***** Input data
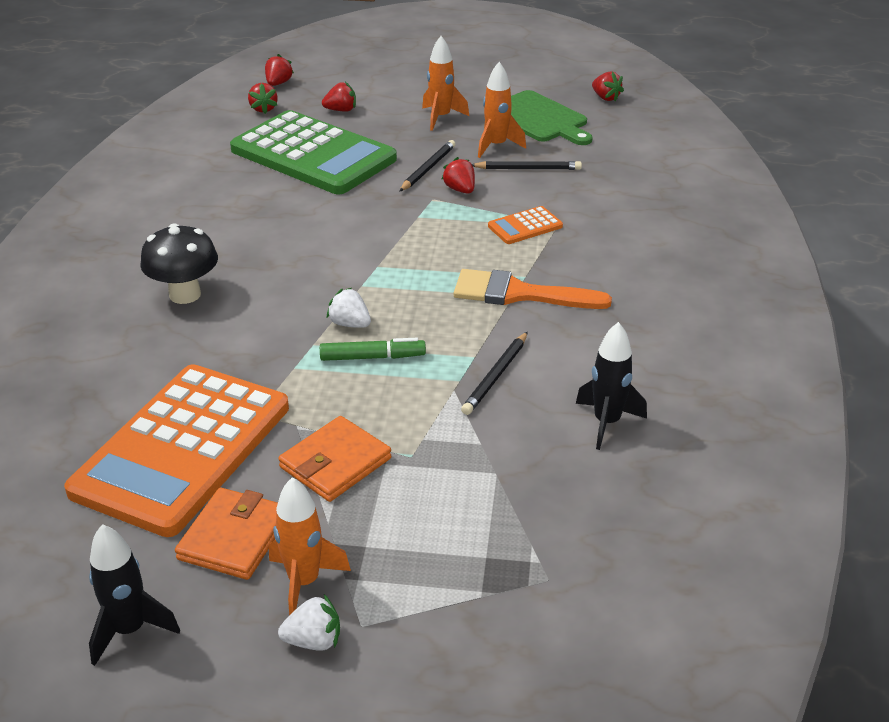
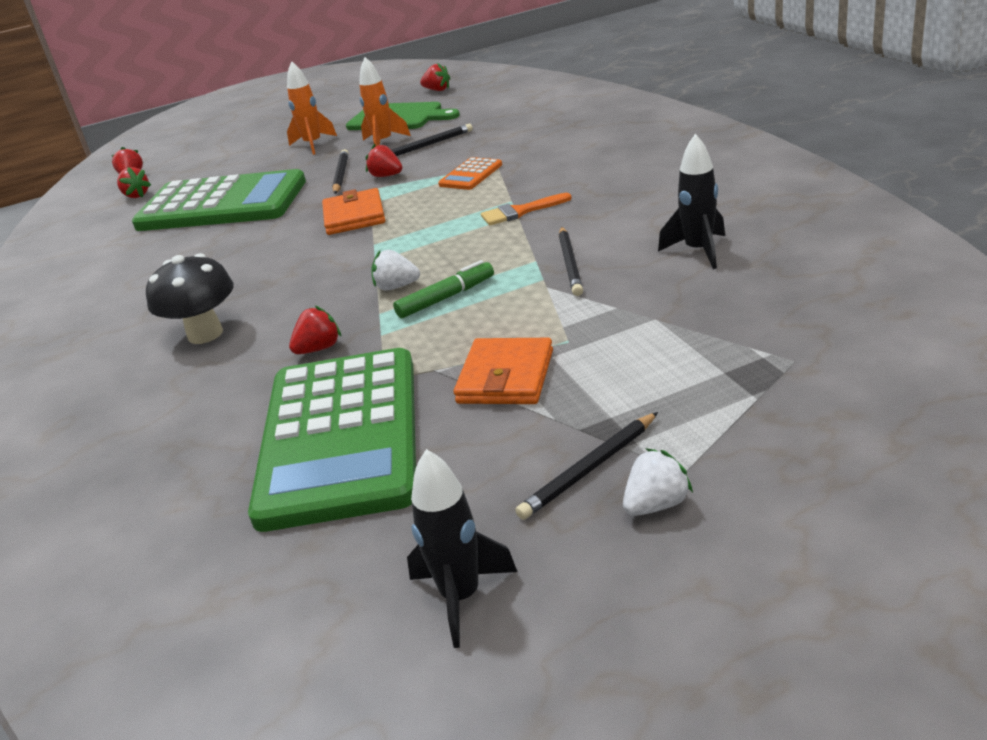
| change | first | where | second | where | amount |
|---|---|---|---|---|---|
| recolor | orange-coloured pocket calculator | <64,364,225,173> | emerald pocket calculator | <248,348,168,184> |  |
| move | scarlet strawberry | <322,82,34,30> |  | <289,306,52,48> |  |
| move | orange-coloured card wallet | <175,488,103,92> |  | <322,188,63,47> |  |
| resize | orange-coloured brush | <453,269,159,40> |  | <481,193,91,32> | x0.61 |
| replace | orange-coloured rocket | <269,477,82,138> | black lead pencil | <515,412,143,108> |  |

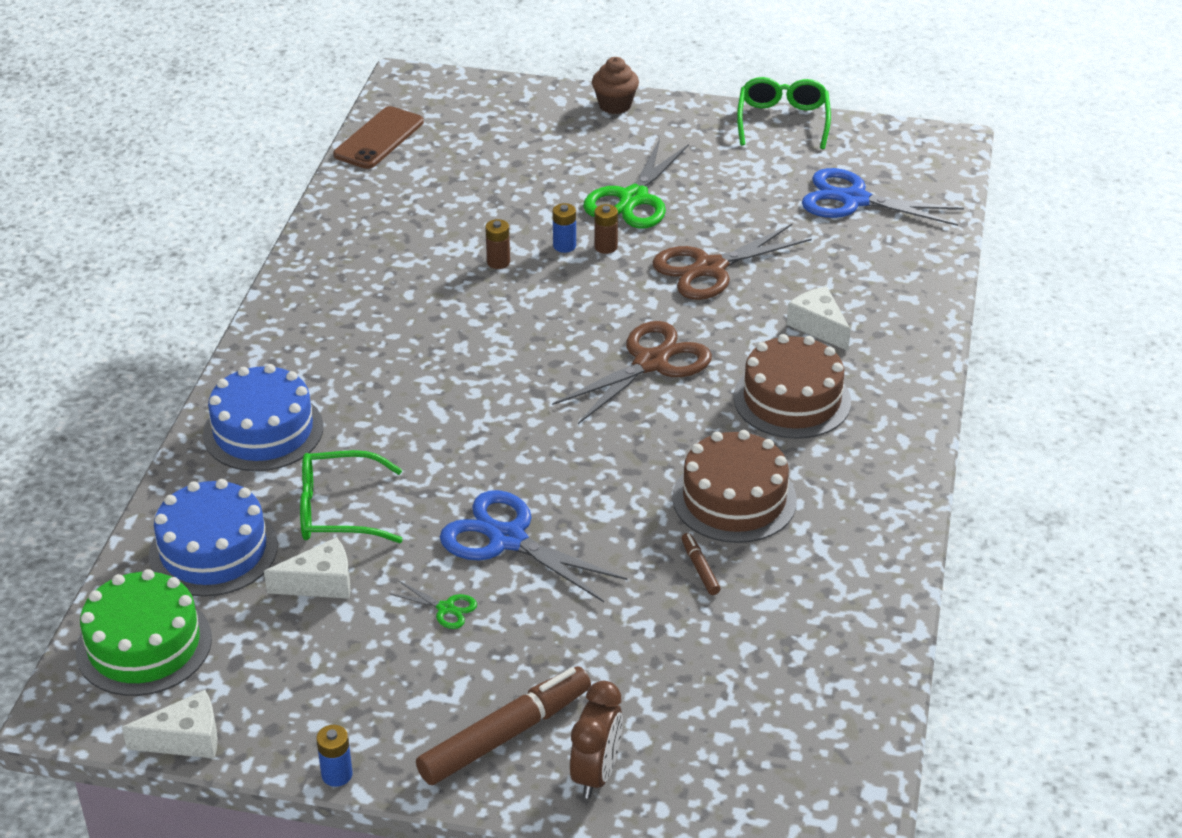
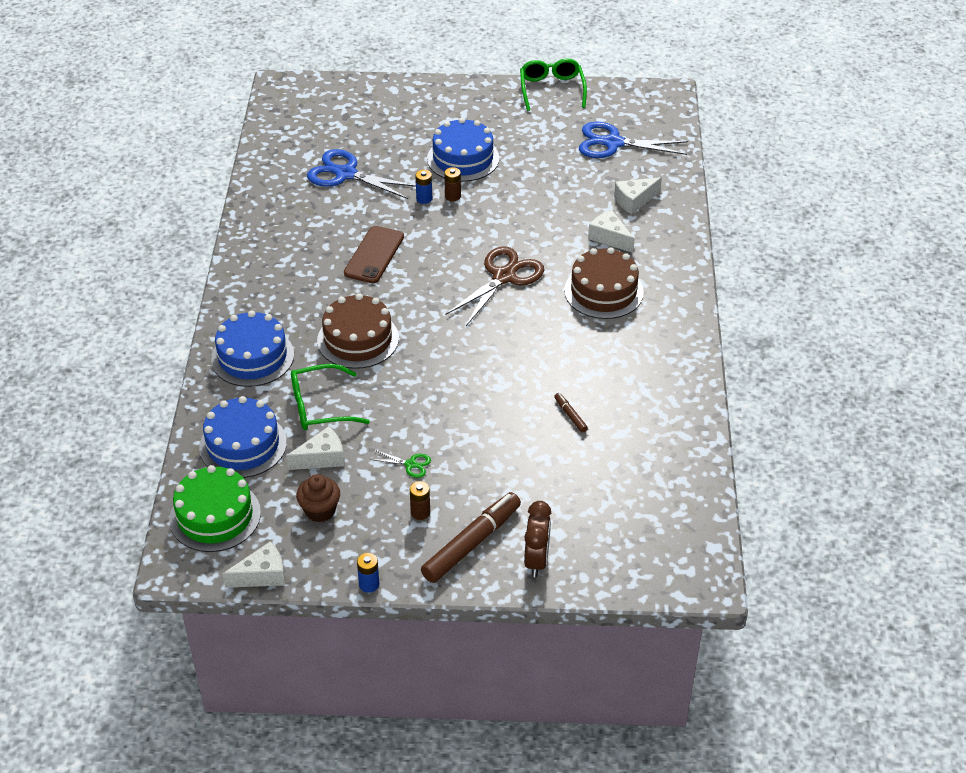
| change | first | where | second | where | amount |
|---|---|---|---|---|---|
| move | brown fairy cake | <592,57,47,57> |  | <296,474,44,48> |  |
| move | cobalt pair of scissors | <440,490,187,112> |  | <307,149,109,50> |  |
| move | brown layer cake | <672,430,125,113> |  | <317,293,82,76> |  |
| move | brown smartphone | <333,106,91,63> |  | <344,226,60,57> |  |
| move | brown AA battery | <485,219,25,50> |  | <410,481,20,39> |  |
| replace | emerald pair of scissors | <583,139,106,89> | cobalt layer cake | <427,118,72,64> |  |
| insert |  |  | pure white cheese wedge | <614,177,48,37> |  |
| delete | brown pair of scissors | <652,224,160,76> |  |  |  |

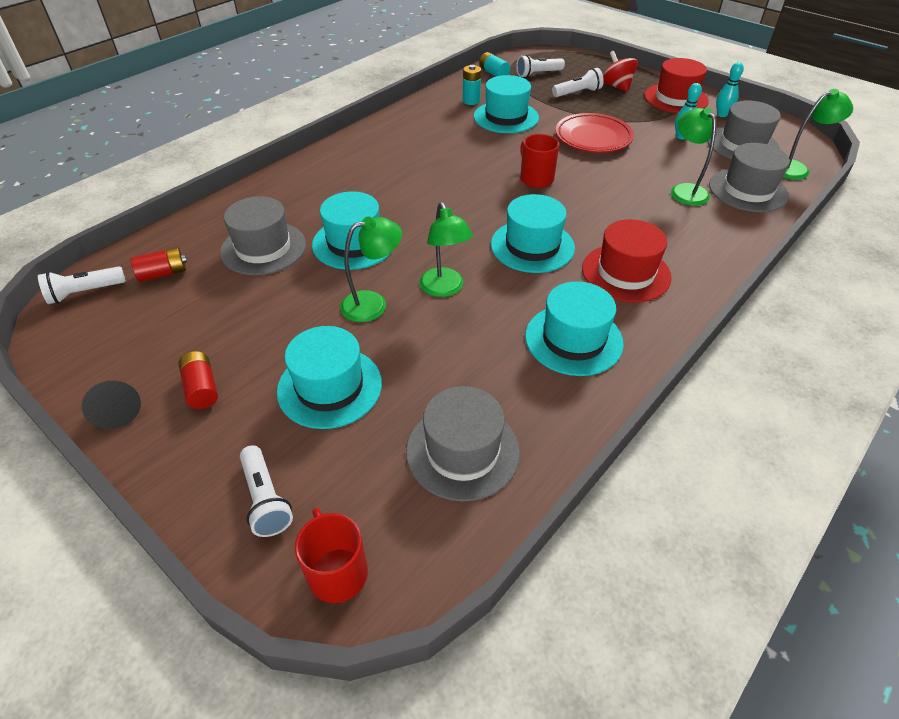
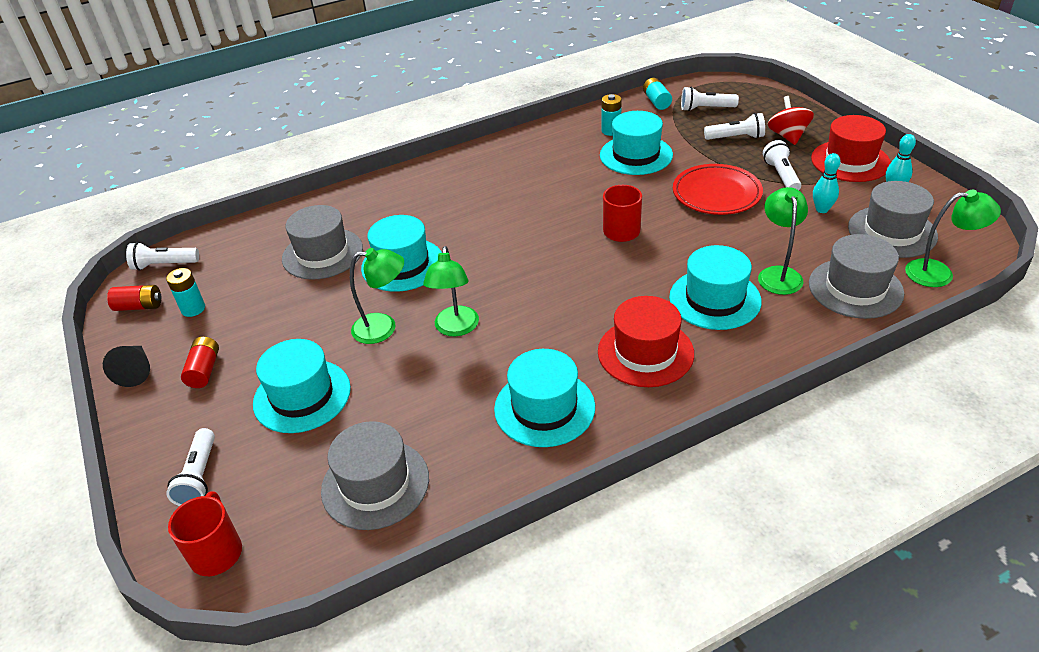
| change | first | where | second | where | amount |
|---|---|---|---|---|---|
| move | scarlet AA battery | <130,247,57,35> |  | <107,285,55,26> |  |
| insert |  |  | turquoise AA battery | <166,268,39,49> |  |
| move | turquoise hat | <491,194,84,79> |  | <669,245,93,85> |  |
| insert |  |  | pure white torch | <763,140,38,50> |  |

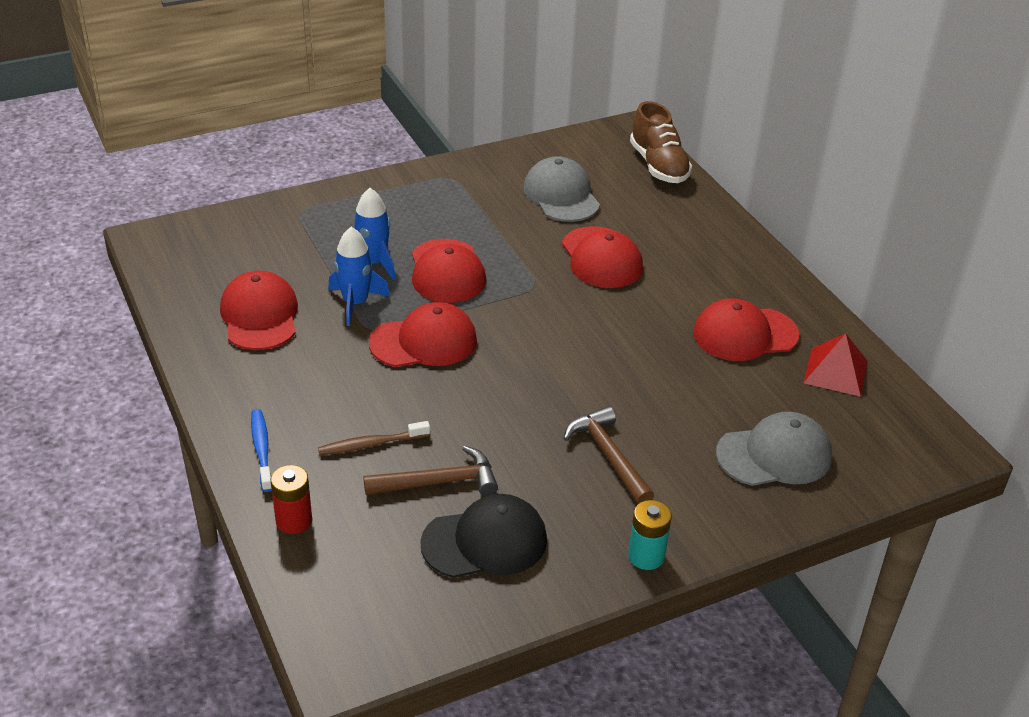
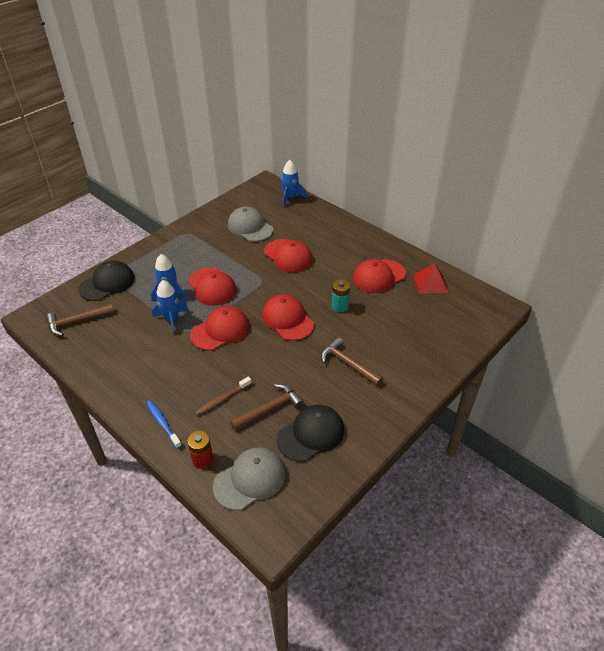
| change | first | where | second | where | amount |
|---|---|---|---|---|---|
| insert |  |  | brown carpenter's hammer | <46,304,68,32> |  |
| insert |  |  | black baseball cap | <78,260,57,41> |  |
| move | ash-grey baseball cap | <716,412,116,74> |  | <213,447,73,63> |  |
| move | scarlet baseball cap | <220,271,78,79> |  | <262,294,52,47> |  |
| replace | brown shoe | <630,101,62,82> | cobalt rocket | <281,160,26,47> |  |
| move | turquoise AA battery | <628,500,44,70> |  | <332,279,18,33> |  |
**********
What the task requires:
Only the lines from the one containing "recolor | orange-coloured" through the last line of the entries above belong in the copy; reproduce them exactly and drop every picture.

Your solution:
| recolor | orange-coloured pocket calculator | <64,364,225,173> | emerald pocket calculator | <248,348,168,184> |  |
| move | scarlet strawberry | <322,82,34,30> |  | <289,306,52,48> |  |
| move | orange-coloured card wallet | <175,488,103,92> |  | <322,188,63,47> |  |
| resize | orange-coloured brush | <453,269,159,40> |  | <481,193,91,32> | x0.61 |
| replace | orange-coloured rocket | <269,477,82,138> | black lead pencil | <515,412,143,108> |  |

| change | first | where | second | where | amount |
|---|---|---|---|---|---|
| move | brown fairy cake | <592,57,47,57> |  | <296,474,44,48> |  |
| move | cobalt pair of scissors | <440,490,187,112> |  | <307,149,109,50> |  |
| move | brown layer cake | <672,430,125,113> |  | <317,293,82,76> |  |
| move | brown smartphone | <333,106,91,63> |  | <344,226,60,57> |  |
| move | brown AA battery | <485,219,25,50> |  | <410,481,20,39> |  |
| replace | emerald pair of scissors | <583,139,106,89> | cobalt layer cake | <427,118,72,64> |  |
| insert |  |  | pure white cheese wedge | <614,177,48,37> |  |
| delete | brown pair of scissors | <652,224,160,76> |  |  |  |

| change | first | where | second | where | amount |
|---|---|---|---|---|---|
| move | scarlet AA battery | <130,247,57,35> |  | <107,285,55,26> |  |
| insert |  |  | turquoise AA battery | <166,268,39,49> |  |
| move | turquoise hat | <491,194,84,79> |  | <669,245,93,85> |  |
| insert |  |  | pure white torch | <763,140,38,50> |  |

| change | first | where | second | where | amount |
|---|---|---|---|---|---|
| insert |  |  | brown carpenter's hammer | <46,304,68,32> |  |
| insert |  |  | black baseball cap | <78,260,57,41> |  |
| move | ash-grey baseball cap | <716,412,116,74> |  | <213,447,73,63> |  |
| move | scarlet baseball cap | <220,271,78,79> |  | <262,294,52,47> |  |
| replace | brown shoe | <630,101,62,82> | cobalt rocket | <281,160,26,47> |  |
| move | turquoise AA battery | <628,500,44,70> |  | <332,279,18,33> |  |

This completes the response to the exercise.